Problem statement:
Counting every line in the entries below where the word "DIGITS" occurs, report how many there are. Give only that number.

The input:

= = = = = = =

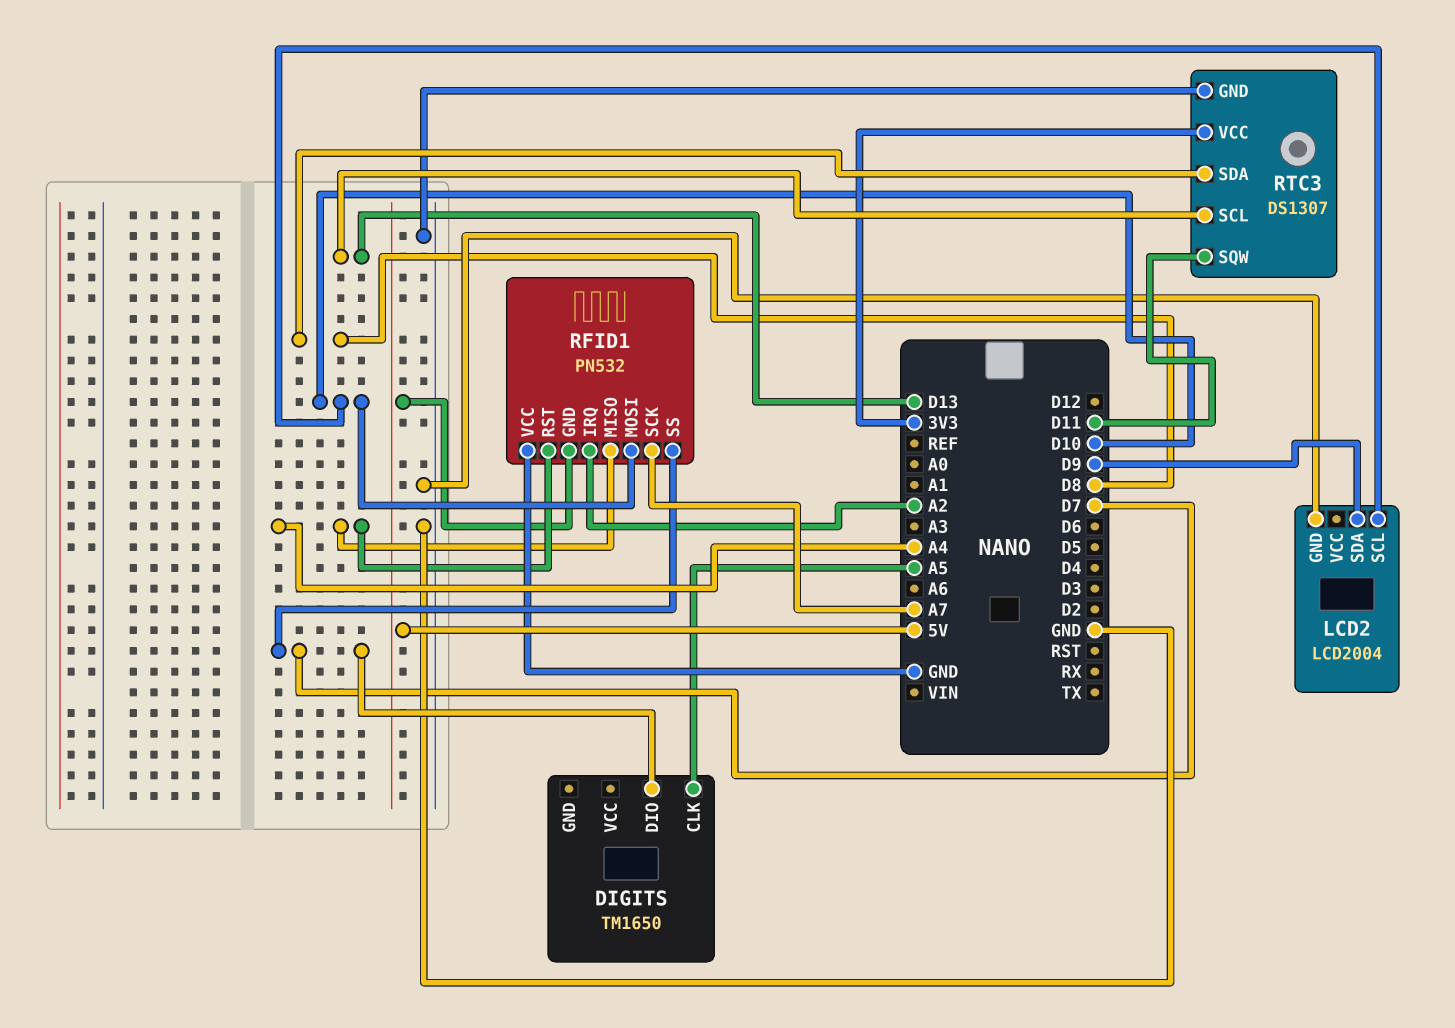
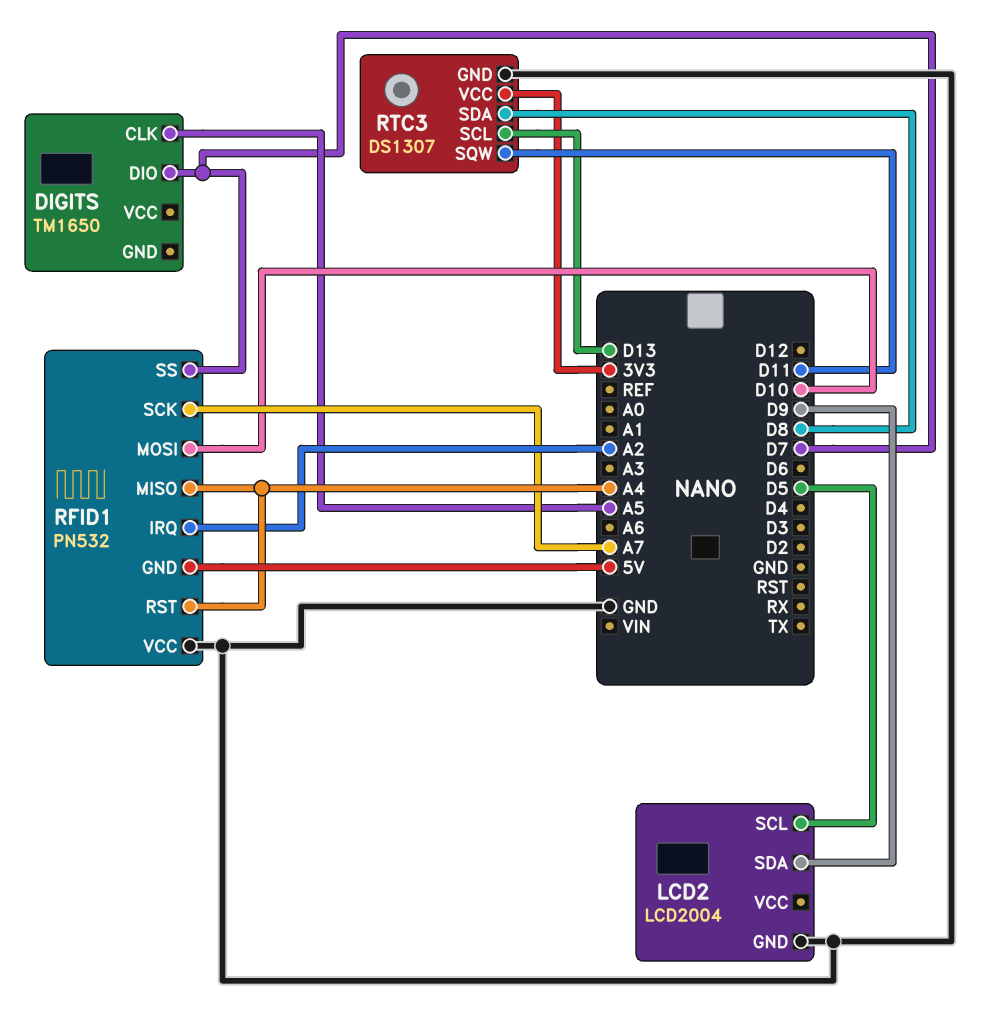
LCD2 pin SCL: D10 -> D5

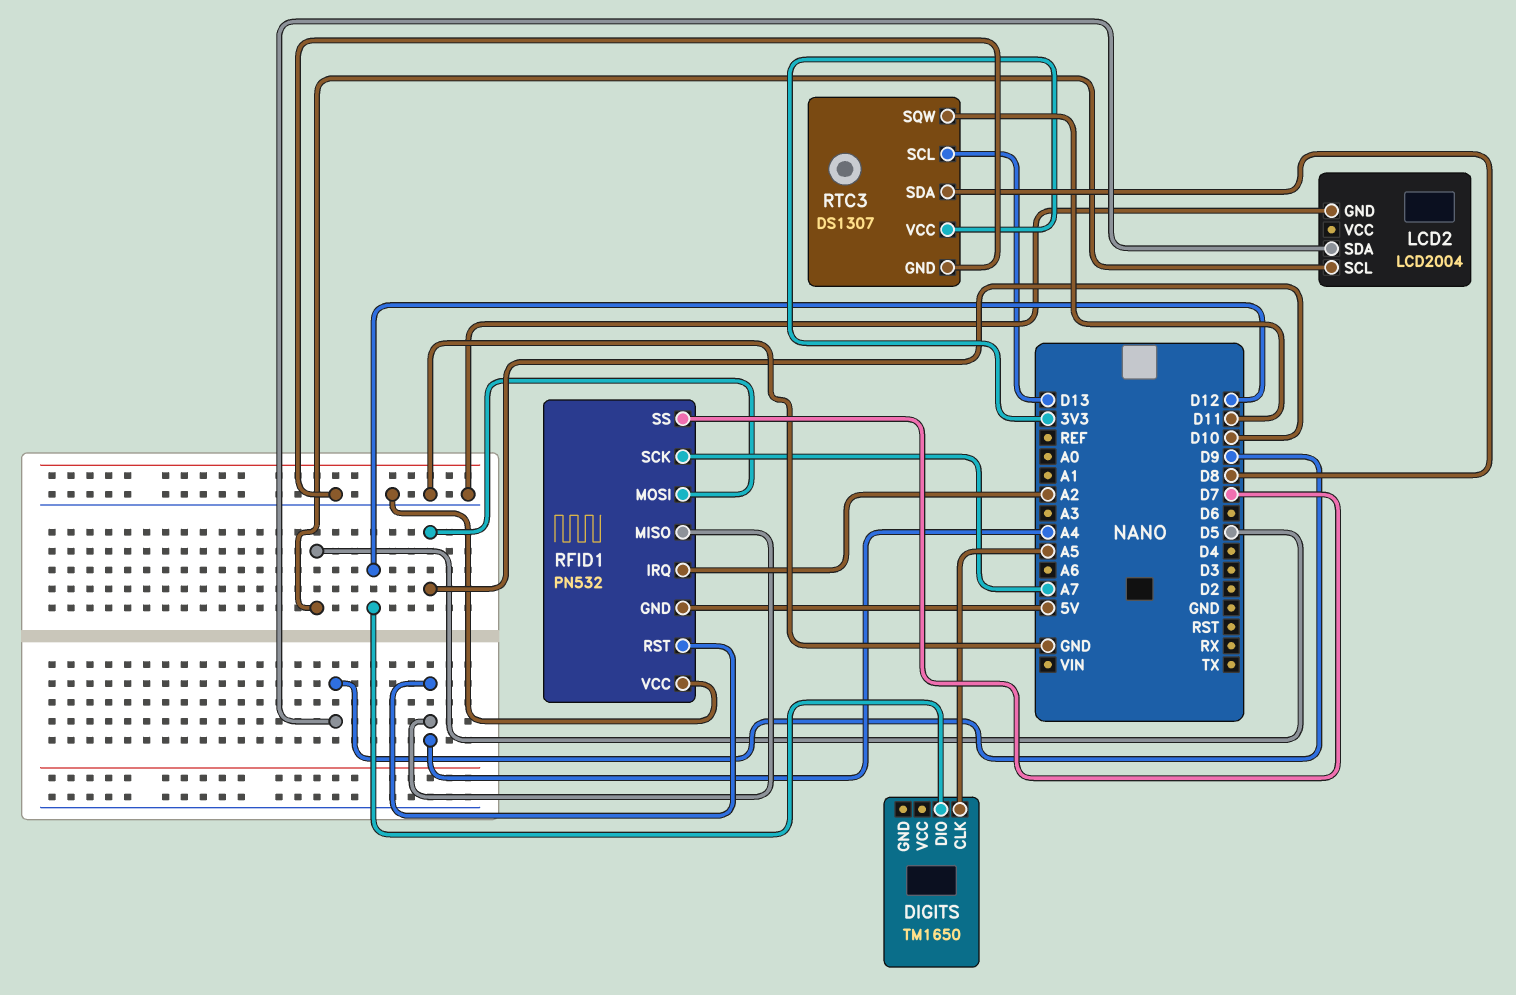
DIGITS pin DIO: D7 -> D12

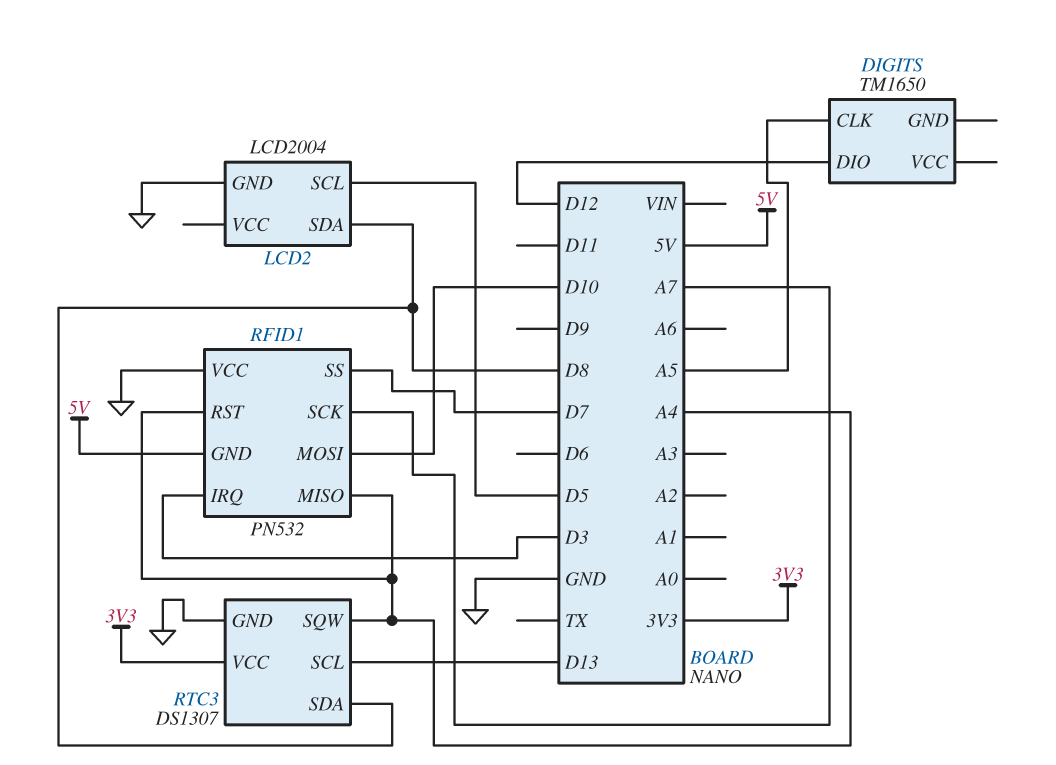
LCD2 pin SDA: D9 -> D8
RFID1 pin IRQ: A2 -> D3
RTC3 pin SQW: D11 -> A4

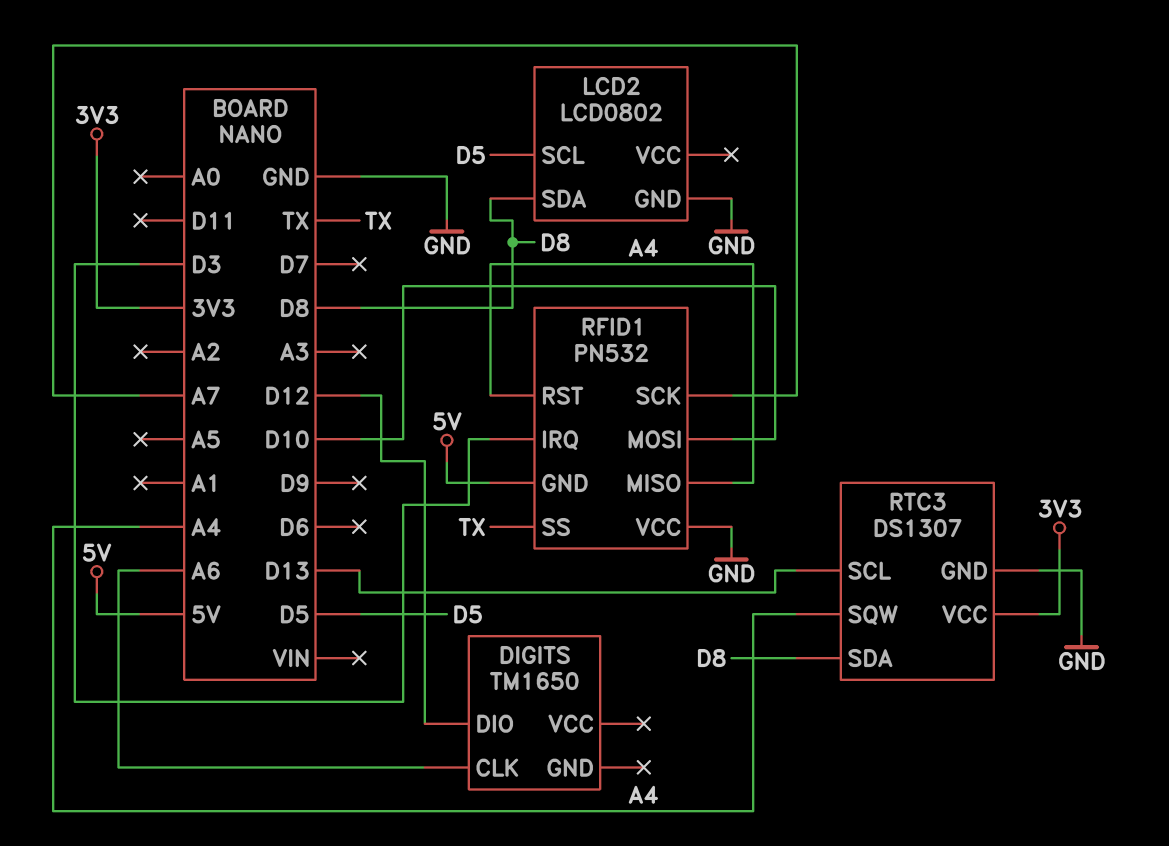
DIGITS pin CLK: A5 -> A6
LCD2: LCD2004 -> LCD0802
RFID1 pin SS: D7 -> TX

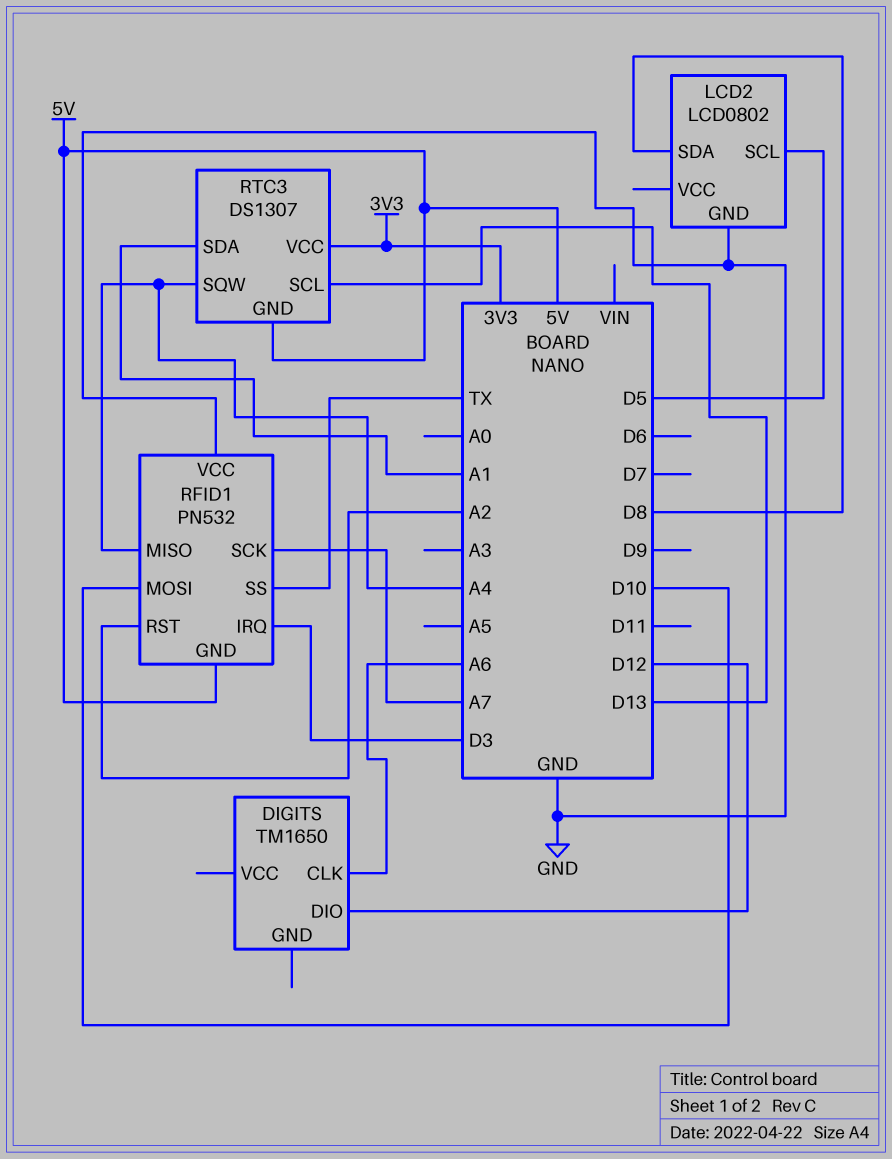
RFID1 pin RST: A4 -> A2
RTC3 pin GND: GND -> 5V
RTC3 pin SDA: D8 -> A1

= = = = = = =

Exercise solution:
2